### TASK DIRECTIONS:
Identify each line below that contains the word "rectangle", and copy it out.

### GIVEN INFORMATION:
-- Opening Marker --

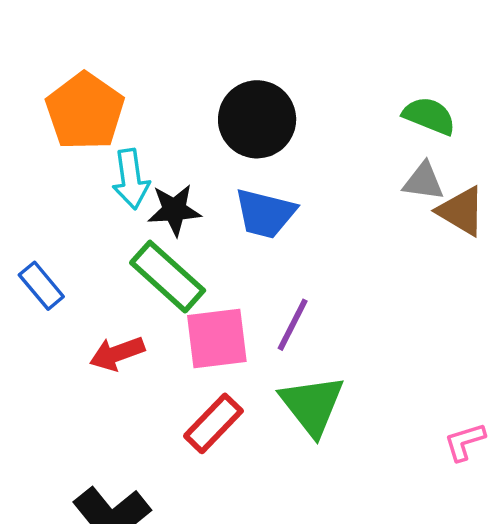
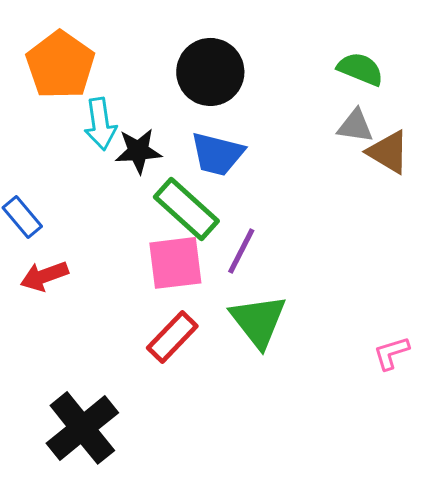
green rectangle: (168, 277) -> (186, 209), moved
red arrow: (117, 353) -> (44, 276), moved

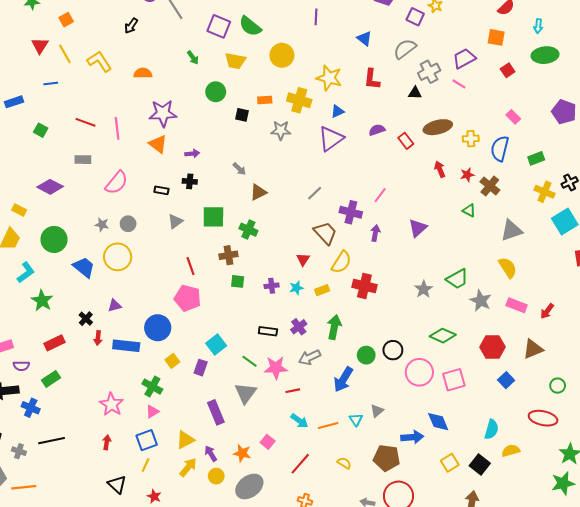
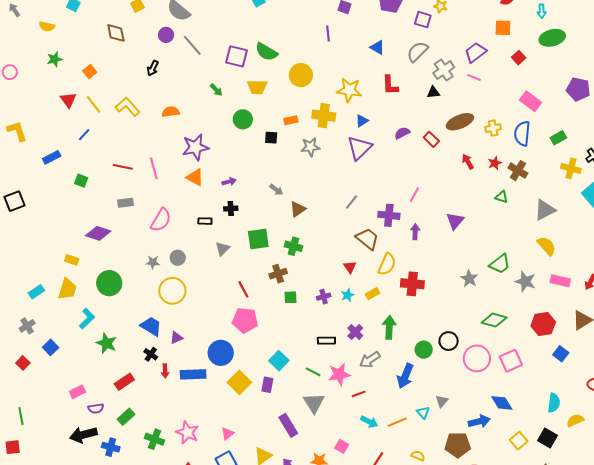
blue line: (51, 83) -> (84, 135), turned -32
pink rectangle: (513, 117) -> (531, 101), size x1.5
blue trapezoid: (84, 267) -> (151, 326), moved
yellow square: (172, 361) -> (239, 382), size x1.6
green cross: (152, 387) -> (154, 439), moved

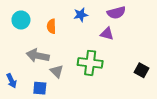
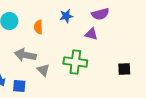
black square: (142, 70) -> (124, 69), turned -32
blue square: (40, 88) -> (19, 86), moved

-- Closing Marker --

### EXERCISE SOLUTION:
green rectangle: (168, 277) -> (186, 209), moved
pink rectangle: (513, 117) -> (531, 101), size x1.5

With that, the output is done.